## What the exercise asks
The answer must repeat every record exactly, with no pictures in it.

## Source records
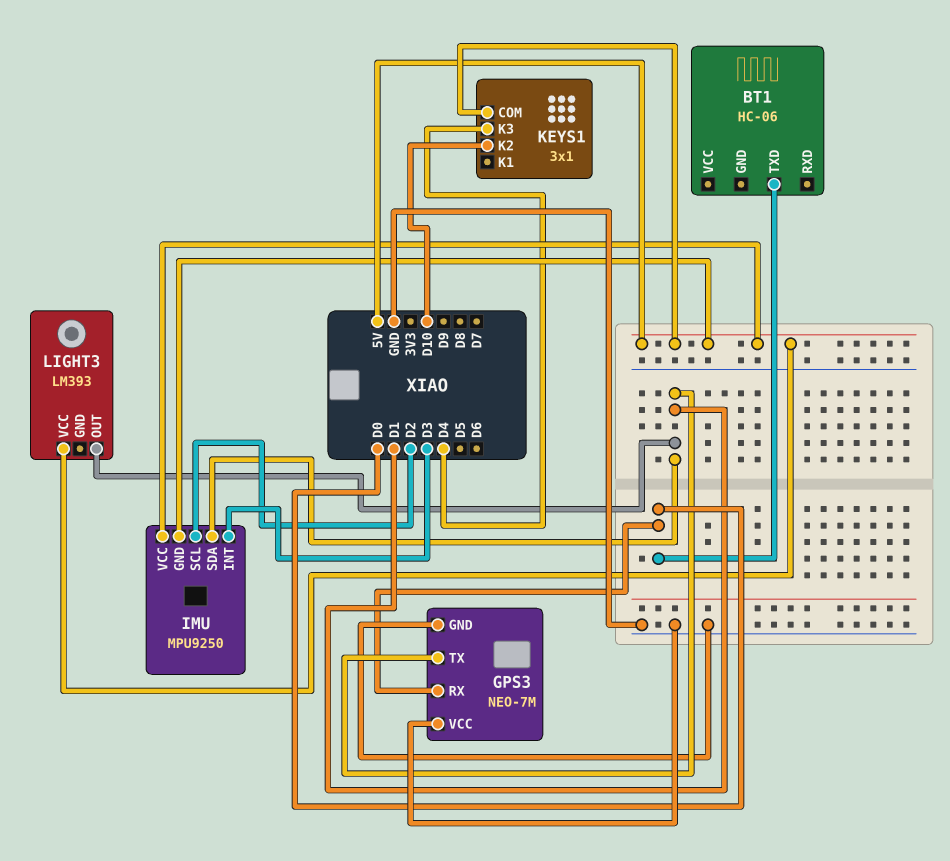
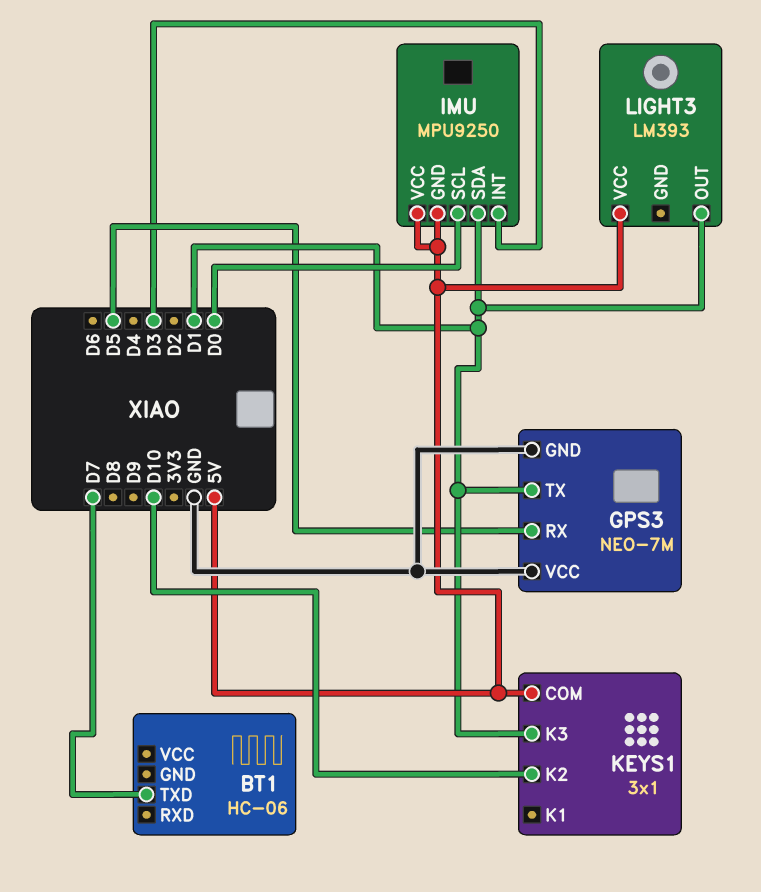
BT1 pin TXD: D0 -> D7
GPS3 pin RX: D0 -> D5
IMU pin SCL: D2 -> D0
KEYS1 pin K3: D4 -> D1

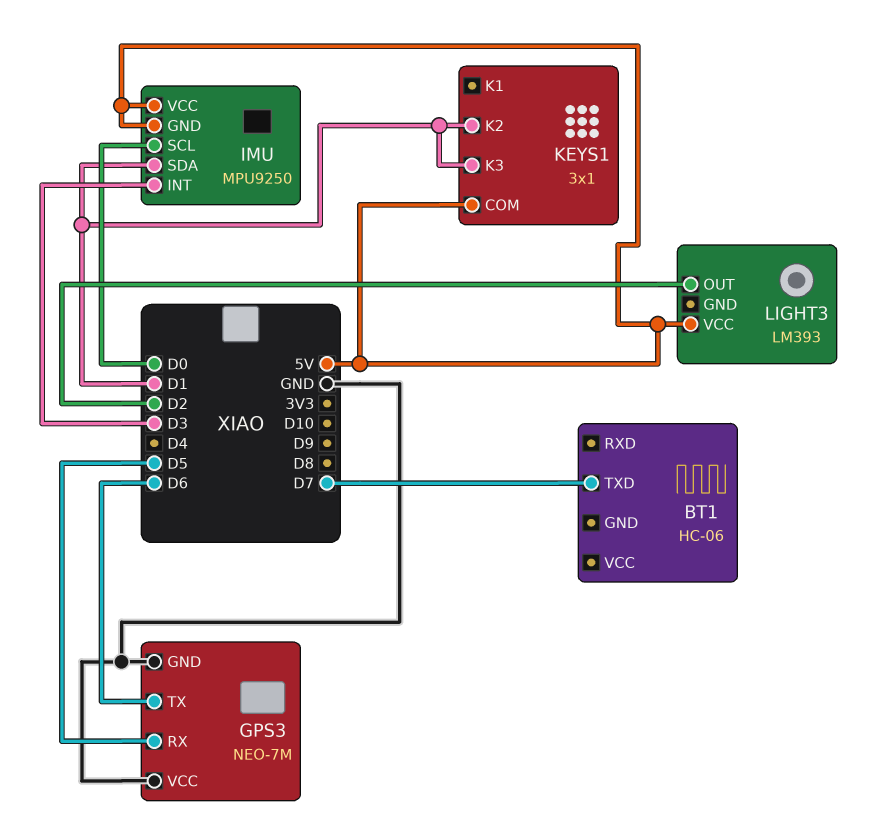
GPS3 pin TX: D1 -> D6
KEYS1 pin K2: D10 -> D1
LIGHT3 pin OUT: D1 -> D2

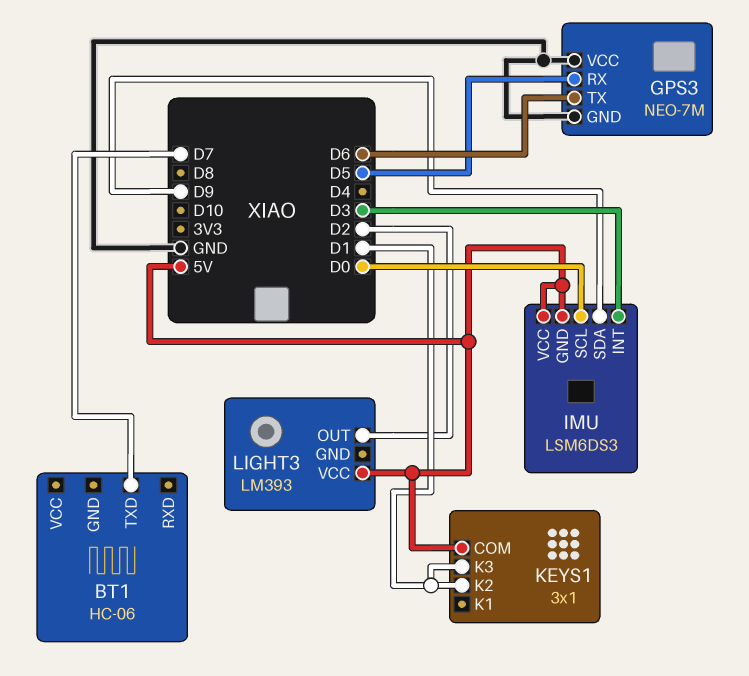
IMU: MPU9250 -> LSM6DS3
IMU pin SDA: D1 -> D9

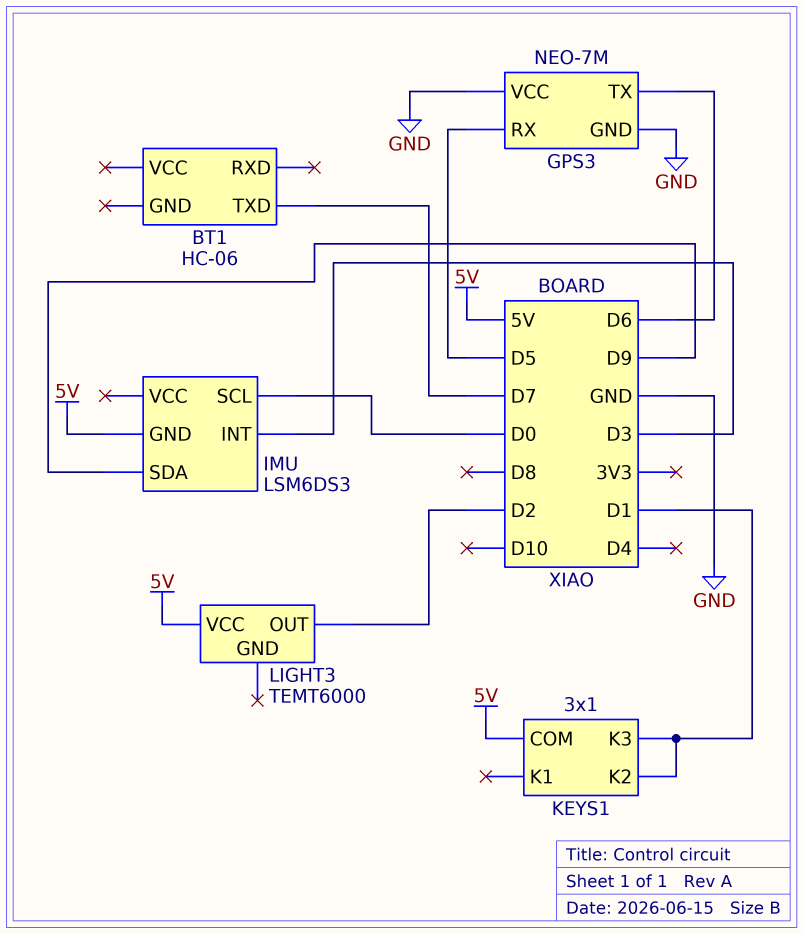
IMU pin VCC: 5V -> none
LIGHT3: LM393 -> TEMT6000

## Task answer
BT1 pin TXD: D0 -> D7
GPS3 pin RX: D0 -> D5
IMU pin SCL: D2 -> D0
KEYS1 pin K3: D4 -> D1

GPS3 pin TX: D1 -> D6
KEYS1 pin K2: D10 -> D1
LIGHT3 pin OUT: D1 -> D2

IMU: MPU9250 -> LSM6DS3
IMU pin SDA: D1 -> D9

IMU pin VCC: 5V -> none
LIGHT3: LM393 -> TEMT6000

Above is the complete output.